Extracted records:
* * * * *
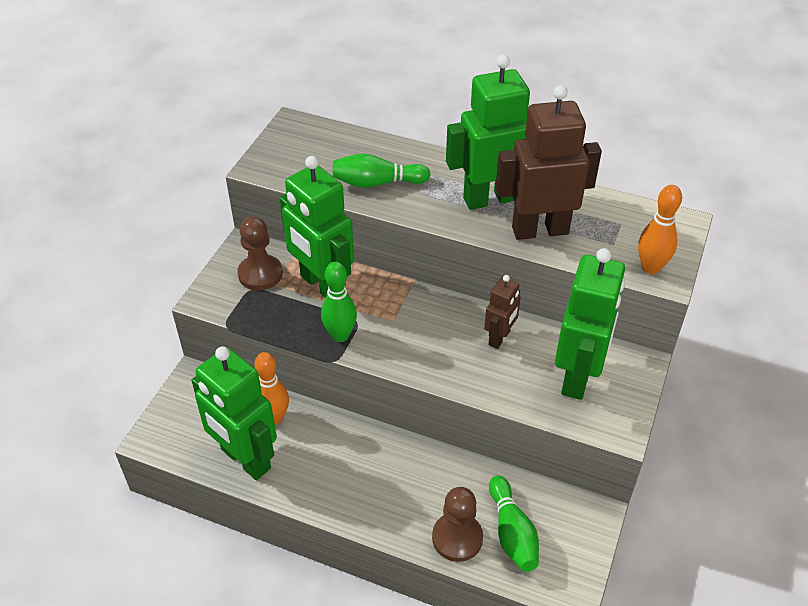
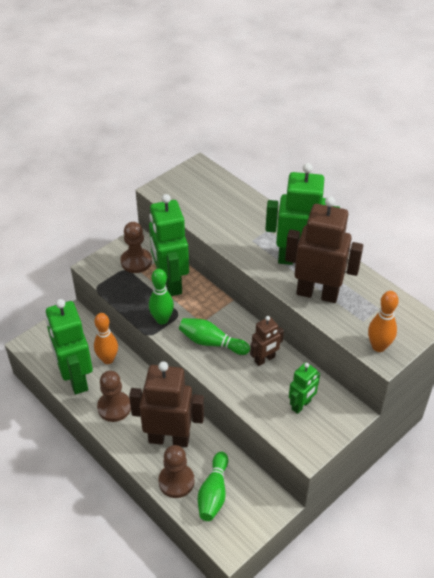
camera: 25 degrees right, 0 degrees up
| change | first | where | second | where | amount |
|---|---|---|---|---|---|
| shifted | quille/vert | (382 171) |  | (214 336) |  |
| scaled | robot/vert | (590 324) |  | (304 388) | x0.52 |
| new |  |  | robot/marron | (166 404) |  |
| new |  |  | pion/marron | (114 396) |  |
* * * * *
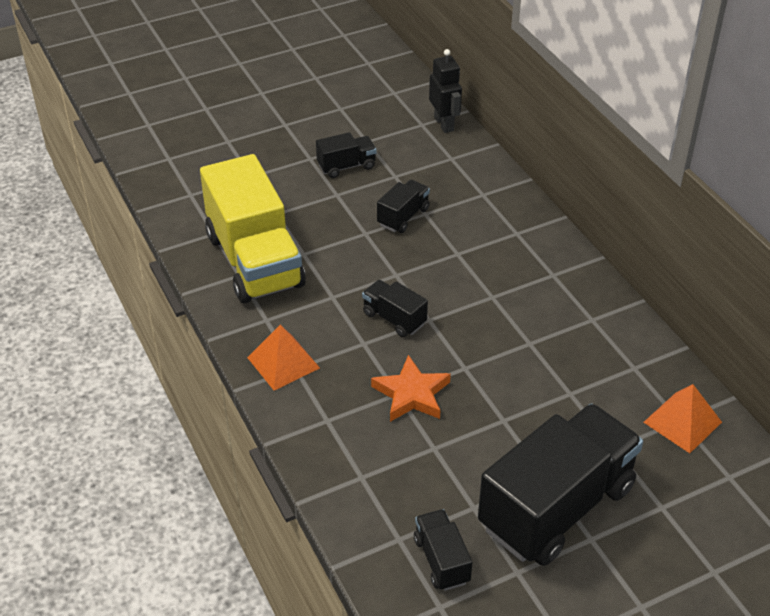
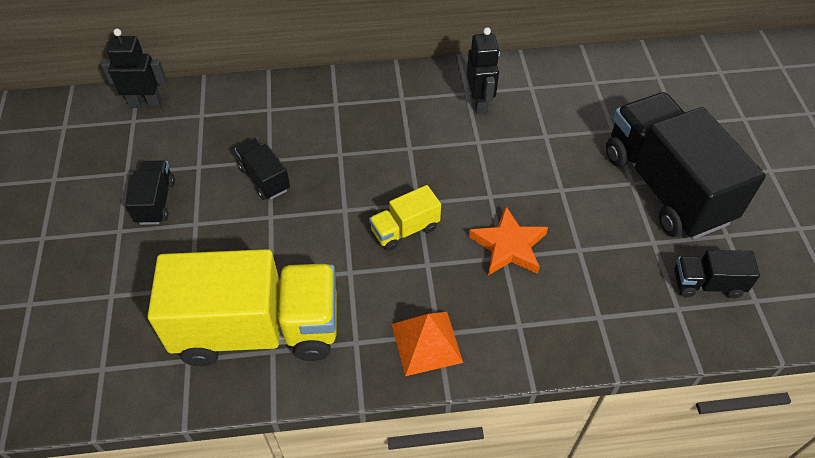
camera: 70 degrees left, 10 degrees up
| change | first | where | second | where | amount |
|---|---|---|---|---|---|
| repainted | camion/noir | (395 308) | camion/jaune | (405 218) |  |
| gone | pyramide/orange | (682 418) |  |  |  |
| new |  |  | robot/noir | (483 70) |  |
* * * * *
● **Problem**: Please return the lines above that run from the line containing "camera: 25 degrees right, 0 degrees up" to the line containing "pion/marron | (114", inclusive, exactly and with no other lines.

● **Reply**:
camera: 25 degrees right, 0 degrees up
| change | first | where | second | where | amount |
|---|---|---|---|---|---|
| shifted | quille/vert | (382 171) |  | (214 336) |  |
| scaled | robot/vert | (590 324) |  | (304 388) | x0.52 |
| new |  |  | robot/marron | (166 404) |  |
| new |  |  | pion/marron | (114 396) |  |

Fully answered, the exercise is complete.